# Activity:
Everything from the line with "The CrimsonHardback moved" to the last line of the material below is what to reproduce, exactly and with no other lines.

# Data supplied:
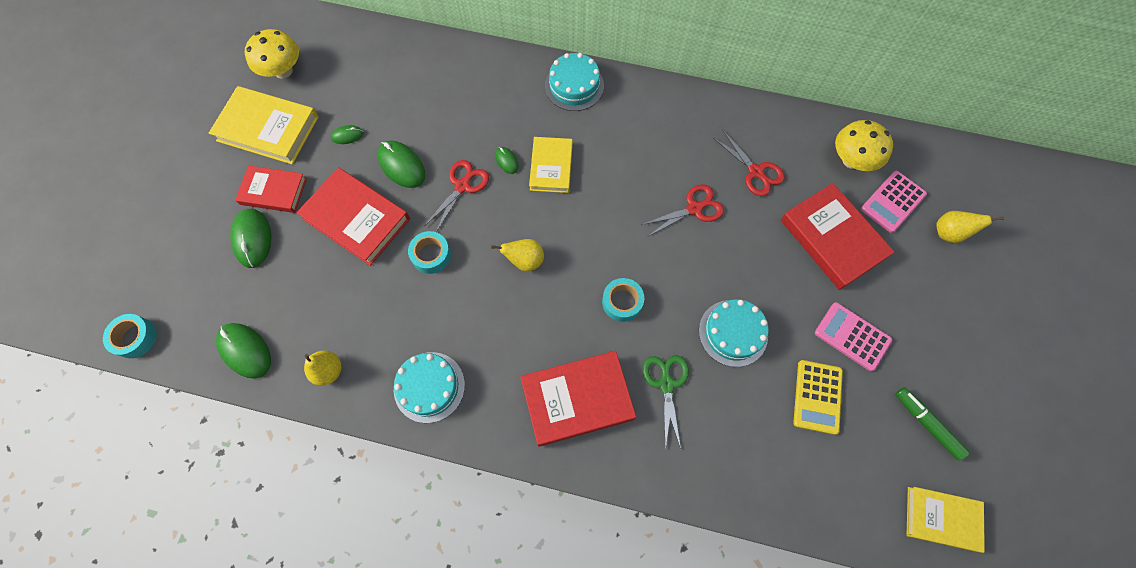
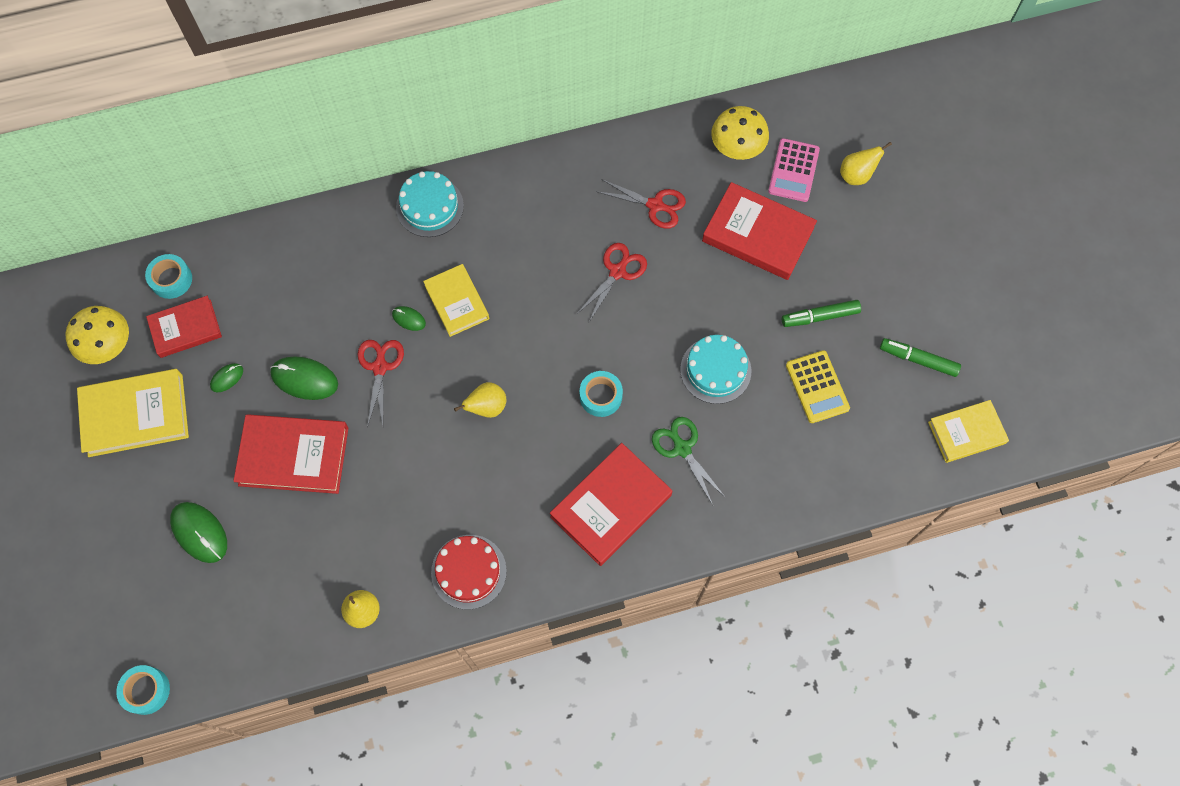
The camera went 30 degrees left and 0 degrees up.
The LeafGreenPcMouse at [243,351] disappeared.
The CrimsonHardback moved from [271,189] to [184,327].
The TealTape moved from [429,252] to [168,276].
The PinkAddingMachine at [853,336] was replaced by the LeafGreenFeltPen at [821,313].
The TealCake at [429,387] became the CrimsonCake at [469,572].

# Result of the exercise:
The CrimsonHardback moved from [271,189] to [184,327].
The TealTape moved from [429,252] to [168,276].
The PinkAddingMachine at [853,336] was replaced by the LeafGreenFeltPen at [821,313].
The TealCake at [429,387] became the CrimsonCake at [469,572].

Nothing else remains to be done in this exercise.